## EXERCISE
Look in the data below for the line that has "TR201: NPN (B", then print exactly every line from there through the line that has "R202: 100k (+9V, SDA) -> 33k (+9V, SDA)", leaving pictures out.

Records excerpted from a collection
=-=-=-=-=
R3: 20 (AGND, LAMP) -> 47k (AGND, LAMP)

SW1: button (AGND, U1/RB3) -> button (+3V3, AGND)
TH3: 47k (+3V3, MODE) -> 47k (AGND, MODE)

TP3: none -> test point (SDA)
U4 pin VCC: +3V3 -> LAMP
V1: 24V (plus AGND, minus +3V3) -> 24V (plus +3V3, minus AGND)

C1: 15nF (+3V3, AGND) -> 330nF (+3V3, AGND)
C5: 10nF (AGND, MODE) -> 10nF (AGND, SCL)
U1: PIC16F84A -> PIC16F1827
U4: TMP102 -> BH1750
=-=-=-=-=
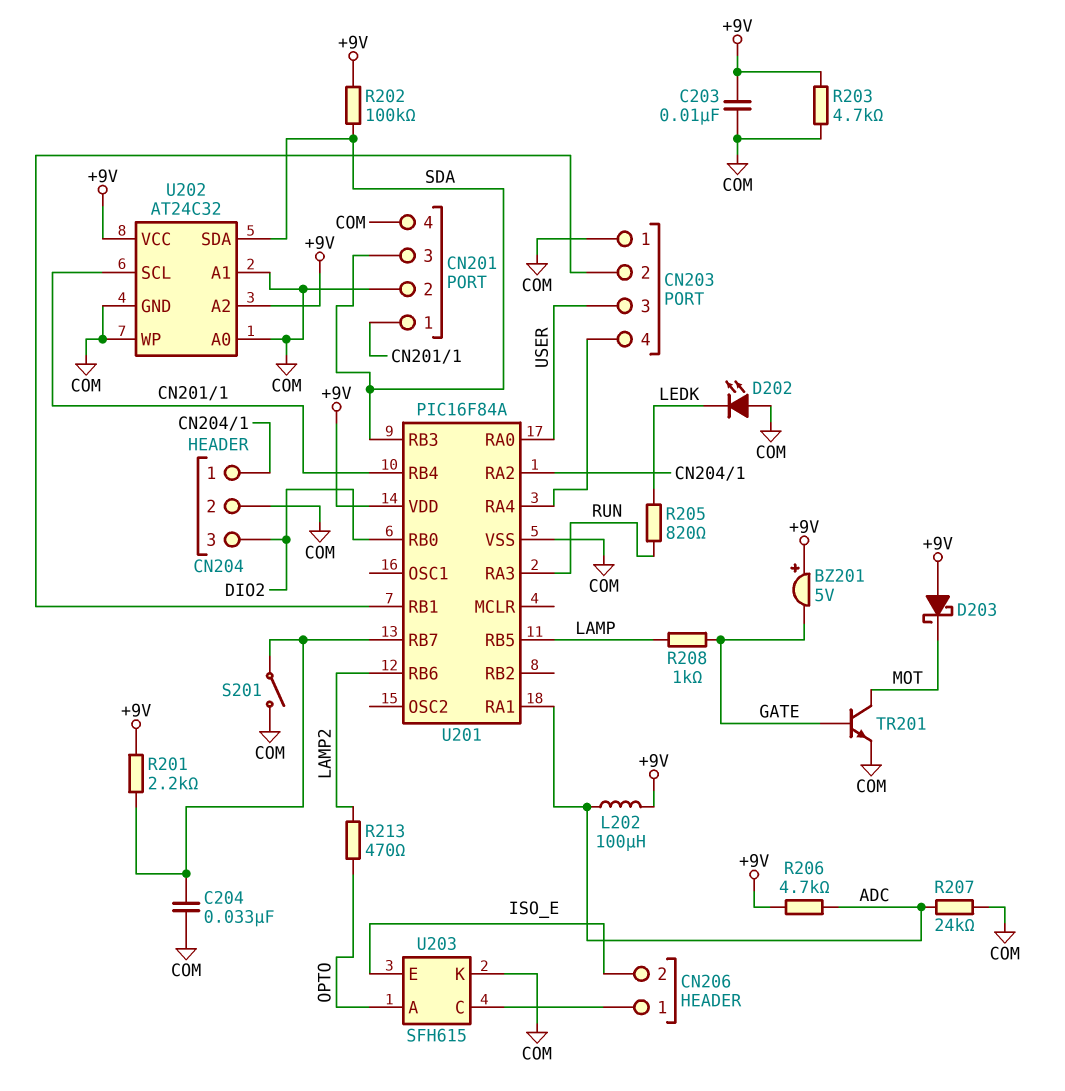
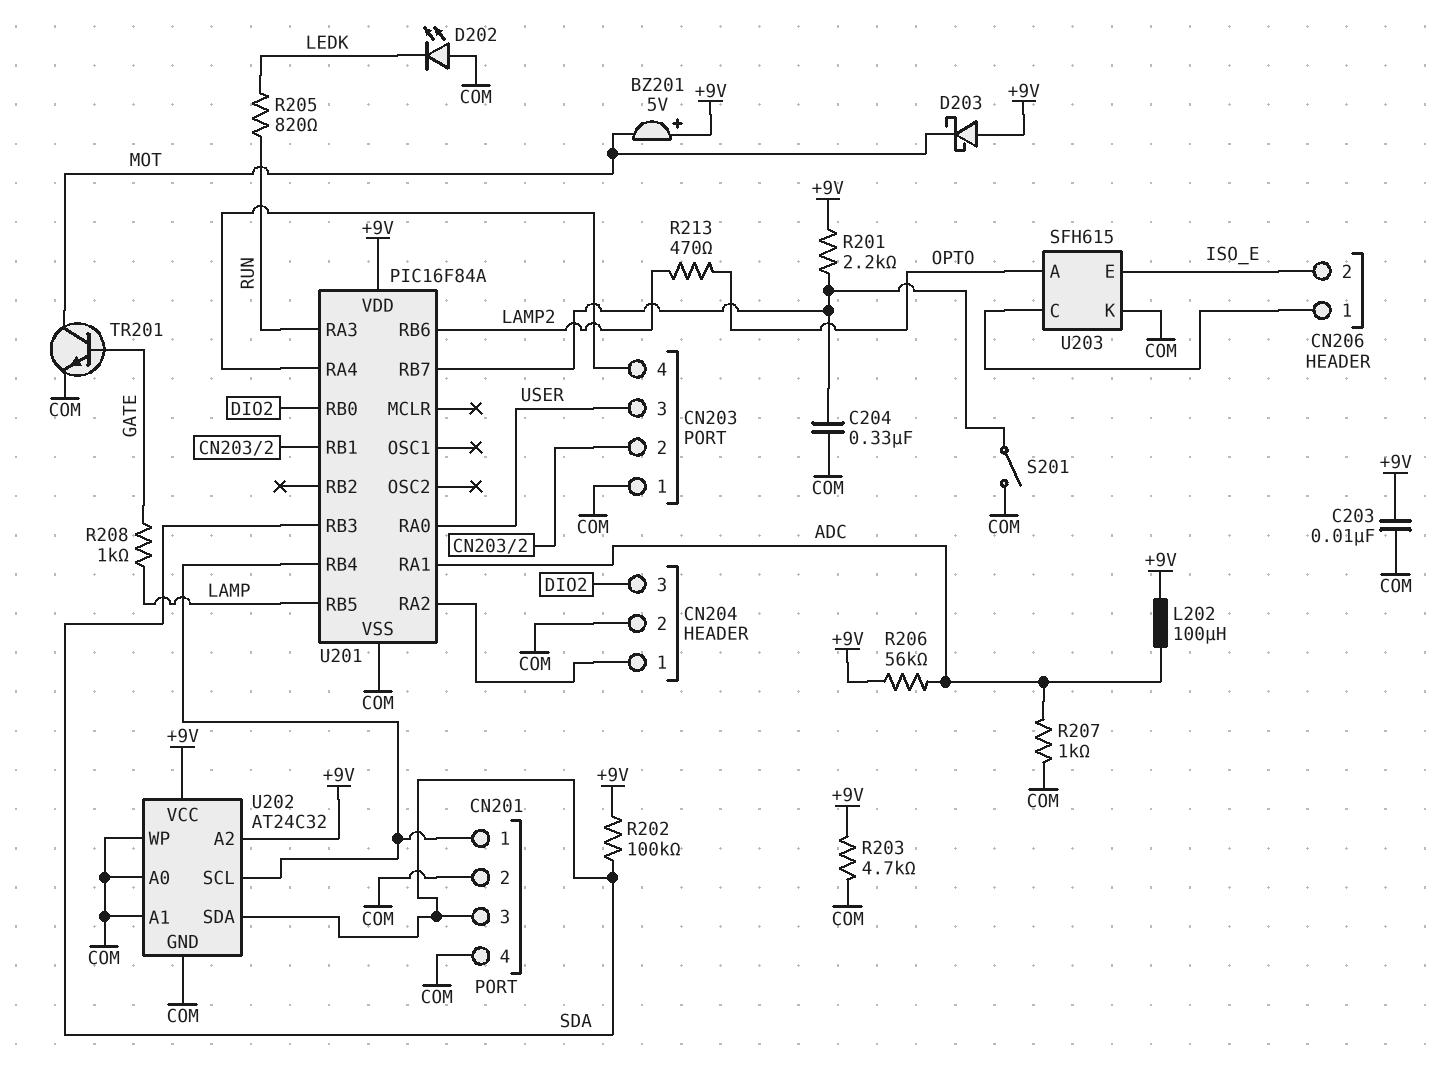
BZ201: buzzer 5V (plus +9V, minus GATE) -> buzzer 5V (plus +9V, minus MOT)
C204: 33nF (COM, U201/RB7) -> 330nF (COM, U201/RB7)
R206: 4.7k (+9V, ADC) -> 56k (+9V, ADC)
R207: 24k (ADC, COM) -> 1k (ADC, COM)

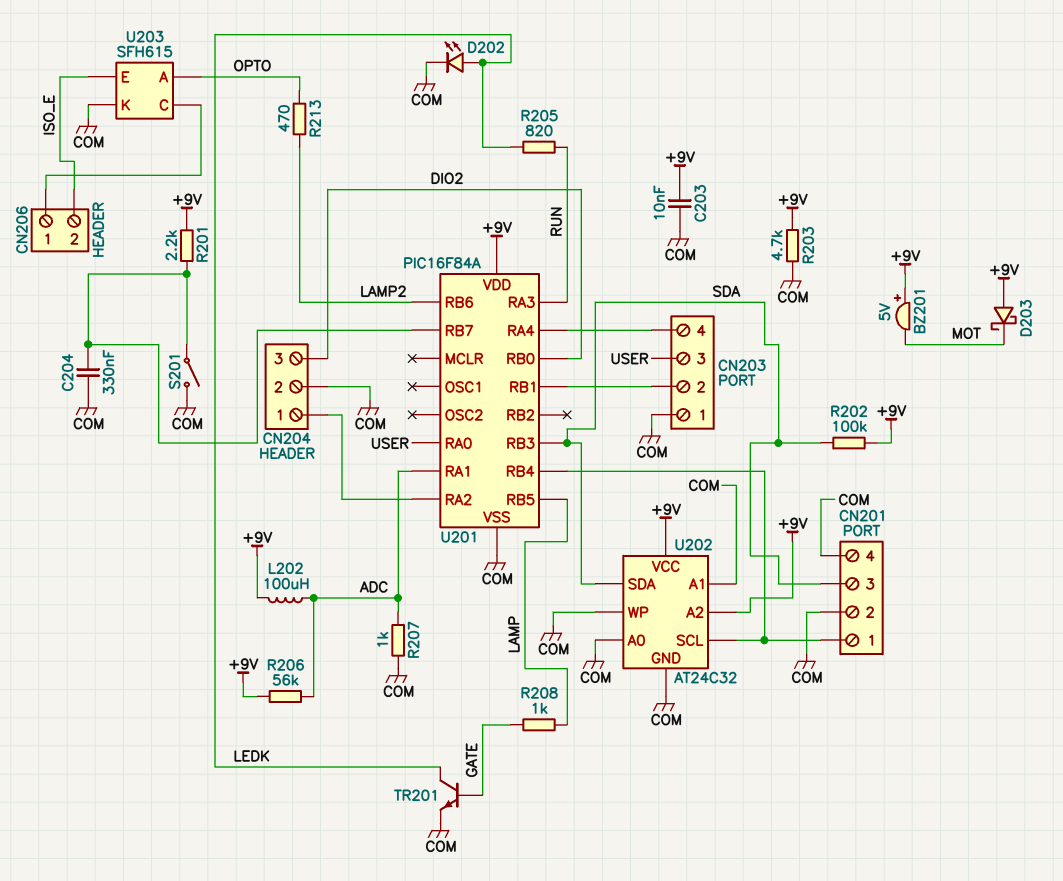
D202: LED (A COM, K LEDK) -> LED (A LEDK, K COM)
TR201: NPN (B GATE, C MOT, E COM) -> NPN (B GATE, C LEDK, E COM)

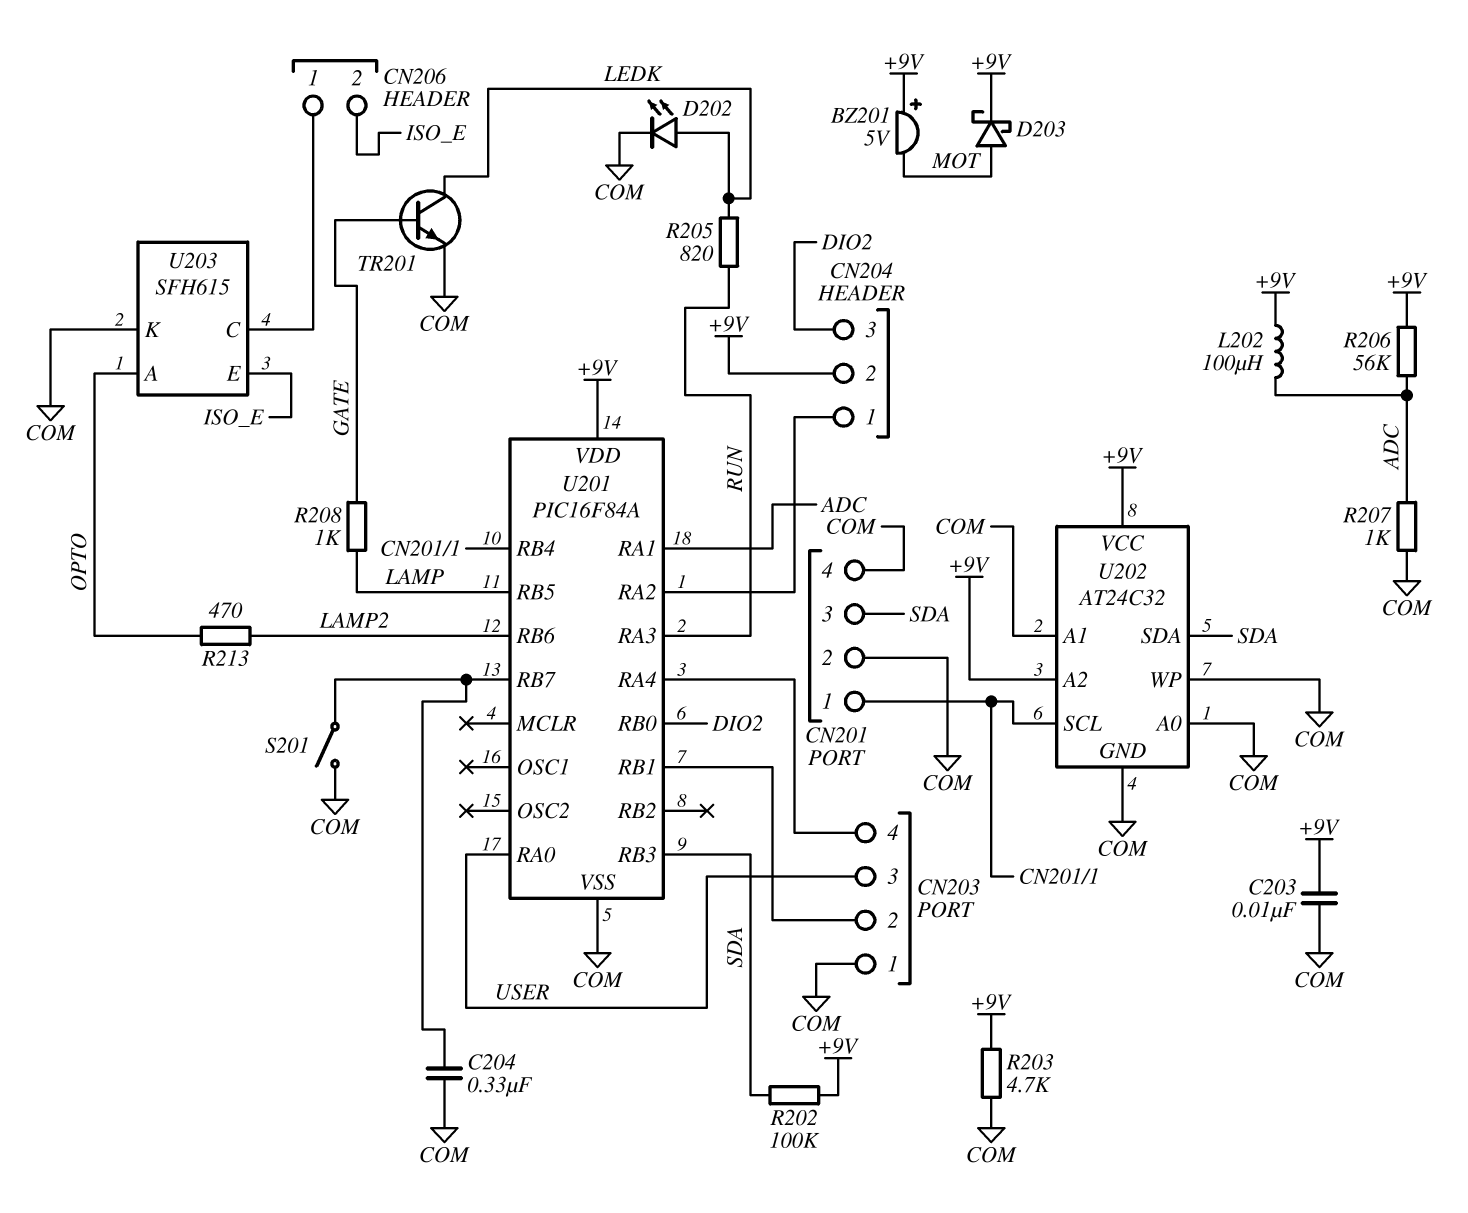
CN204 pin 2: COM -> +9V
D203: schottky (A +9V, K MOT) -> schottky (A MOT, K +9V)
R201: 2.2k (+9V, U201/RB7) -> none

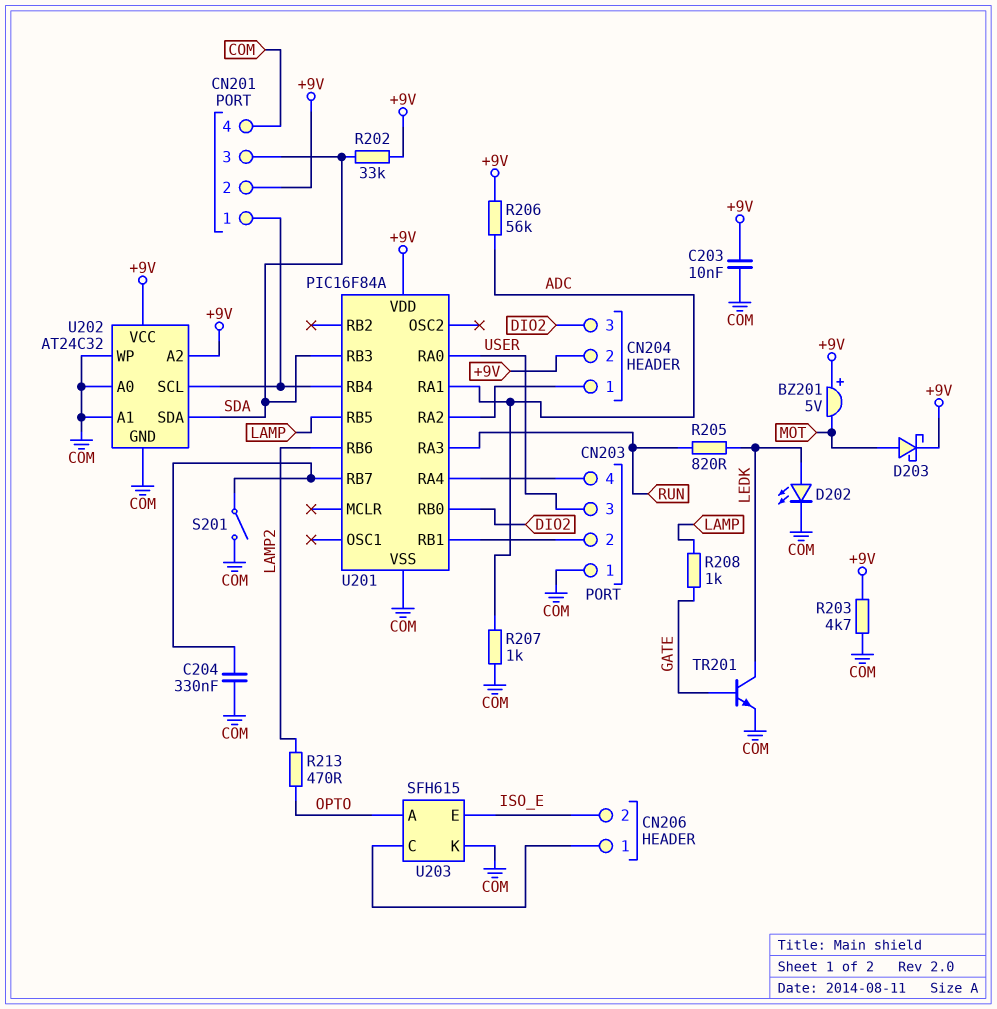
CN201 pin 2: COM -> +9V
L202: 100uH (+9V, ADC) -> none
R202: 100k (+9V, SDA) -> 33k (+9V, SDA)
=-=-=-=-=
## FINAL ANSWER
TR201: NPN (B GATE, C MOT, E COM) -> NPN (B GATE, C LEDK, E COM)

CN204 pin 2: COM -> +9V
D203: schottky (A +9V, K MOT) -> schottky (A MOT, K +9V)
R201: 2.2k (+9V, U201/RB7) -> none

CN201 pin 2: COM -> +9V
L202: 100uH (+9V, ADC) -> none
R202: 100k (+9V, SDA) -> 33k (+9V, SDA)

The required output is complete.